* _Task to carry out_: Copy exactly the lines from the one containing "red clock [457,52,494,128]" through the last line of the records, both included, and nothing more.

--- Data extract ---

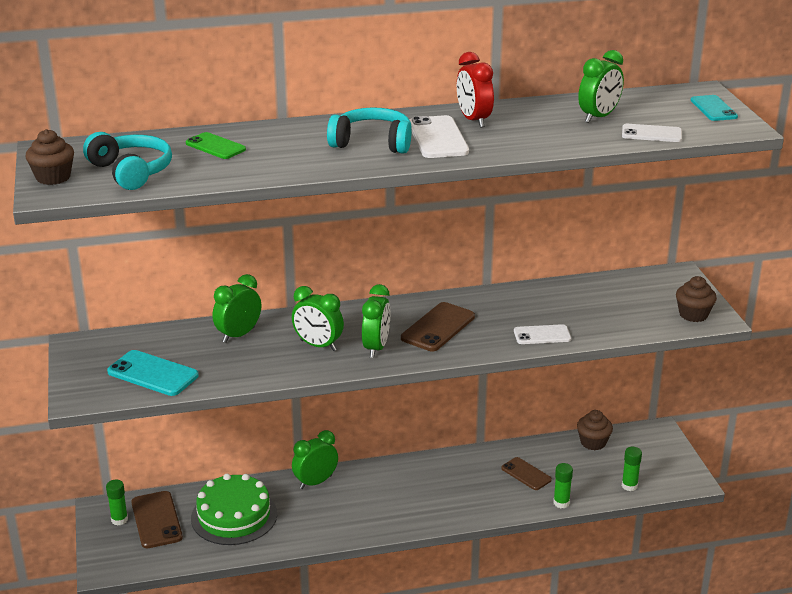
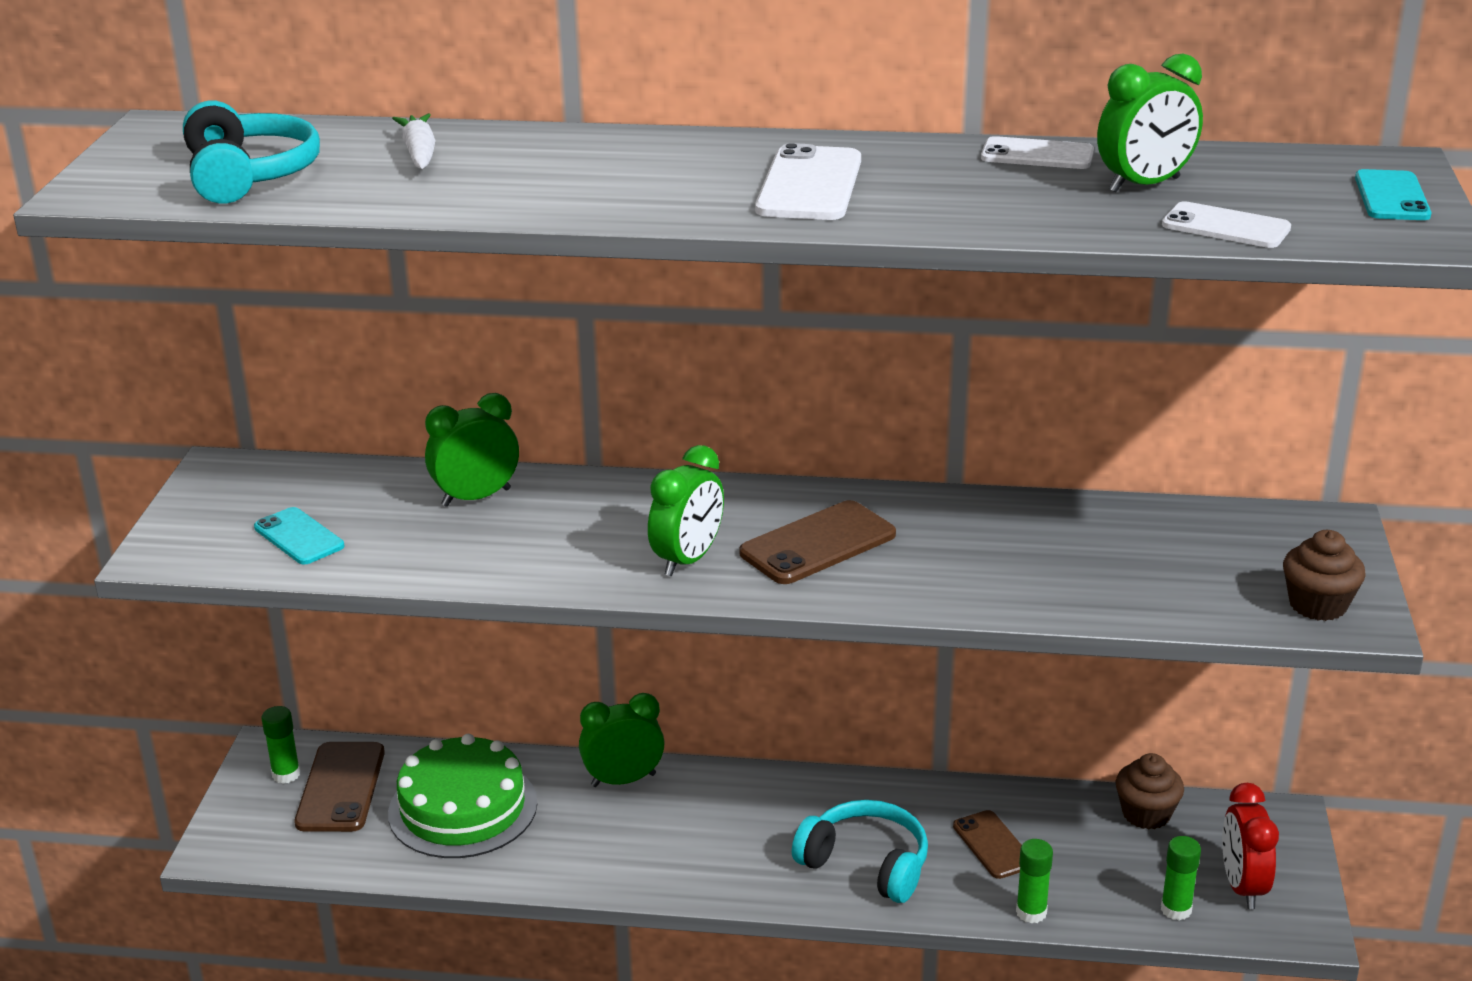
camera: 20 degrees right, 0 degrees up
brown cupcake [26,129,74,185] -> none
turquoise phone [107,350,199,396] -> turquoise phone [254,507,344,564], size x0.66
green phone [186,132,246,159] -> white carrot [392,114,436,169]
green clock [292,286,344,351] -> none
turquoise headphones [327,107,412,154] -> turquoise headphones moved to [792,800,928,903]
red clock [457,52,494,128] -> red clock moved to [1222,783,1279,909]
white phone [514,324,571,344] -> white phone moved to [981,136,1094,169]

---

* _Response to the exercise_:
red clock [457,52,494,128] -> red clock moved to [1222,783,1279,909]
white phone [514,324,571,344] -> white phone moved to [981,136,1094,169]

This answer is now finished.